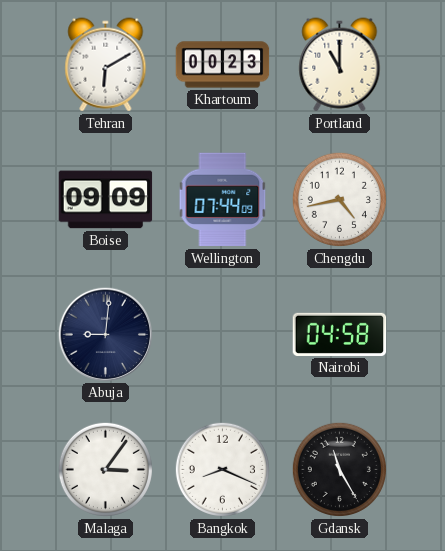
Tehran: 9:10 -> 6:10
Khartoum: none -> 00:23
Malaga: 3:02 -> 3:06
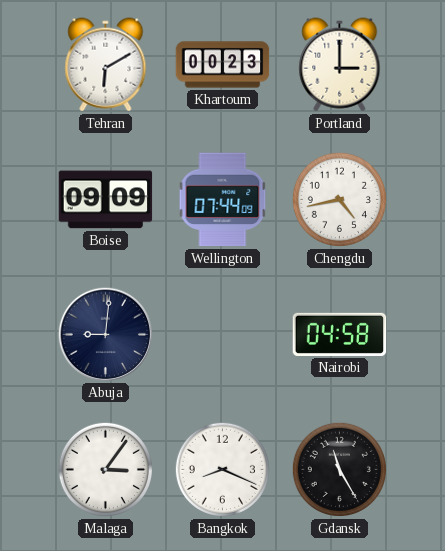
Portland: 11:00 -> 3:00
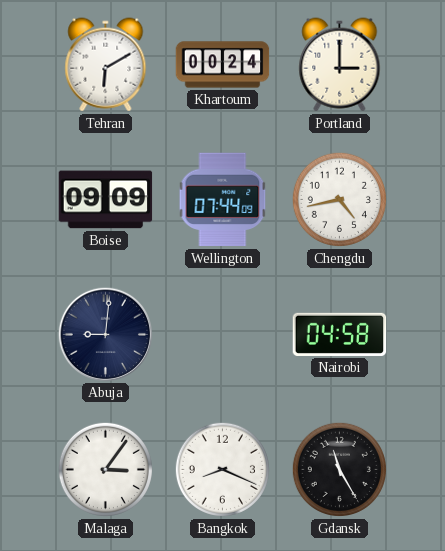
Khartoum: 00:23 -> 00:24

···

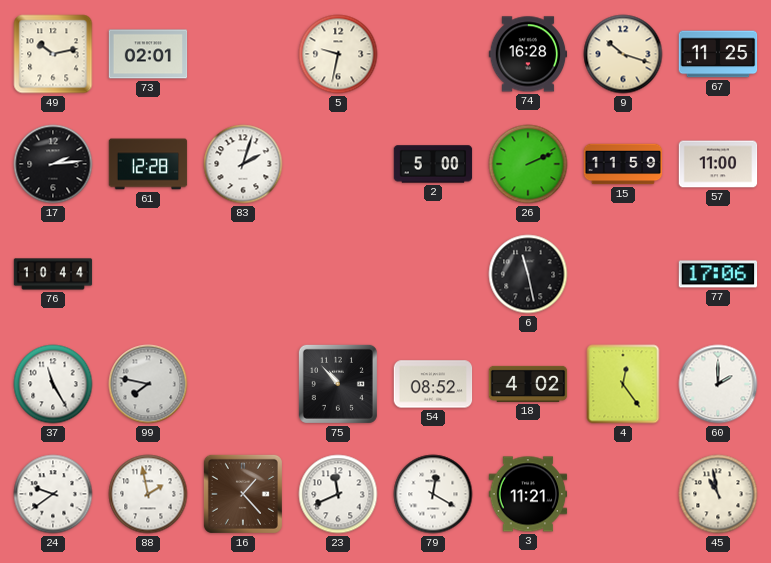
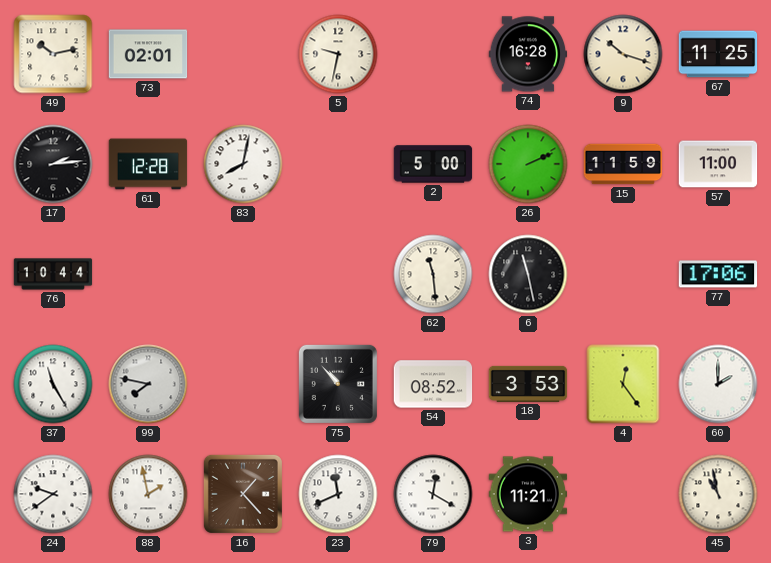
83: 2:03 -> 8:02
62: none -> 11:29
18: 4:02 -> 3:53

···

Exercise brief
Reproduce the records from the line with "Tehran: 9:10 -> 6:10" up to and including the line with "Portland: 11:00 -> 3:00", leaving the pictures out of your answer.

Written solution
Tehran: 9:10 -> 6:10
Khartoum: none -> 00:23
Malaga: 3:02 -> 3:06
Portland: 11:00 -> 3:00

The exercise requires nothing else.